## TASK
Starting at the line that contains "orange fish: 3 -> 4", set down each line exactly until the records end, keeping both ends and adding nothing.

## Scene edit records
- - -

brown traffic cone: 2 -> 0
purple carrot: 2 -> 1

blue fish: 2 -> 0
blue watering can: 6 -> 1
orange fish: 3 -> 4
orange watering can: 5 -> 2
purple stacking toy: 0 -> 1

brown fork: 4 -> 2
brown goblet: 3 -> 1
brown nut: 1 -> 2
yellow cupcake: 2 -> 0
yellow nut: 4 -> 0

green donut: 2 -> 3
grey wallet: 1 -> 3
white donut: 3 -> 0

- - -

## TASK RESULT
orange fish: 3 -> 4
orange watering can: 5 -> 2
purple stacking toy: 0 -> 1

brown fork: 4 -> 2
brown goblet: 3 -> 1
brown nut: 1 -> 2
yellow cupcake: 2 -> 0
yellow nut: 4 -> 0

green donut: 2 -> 3
grey wallet: 1 -> 3
white donut: 3 -> 0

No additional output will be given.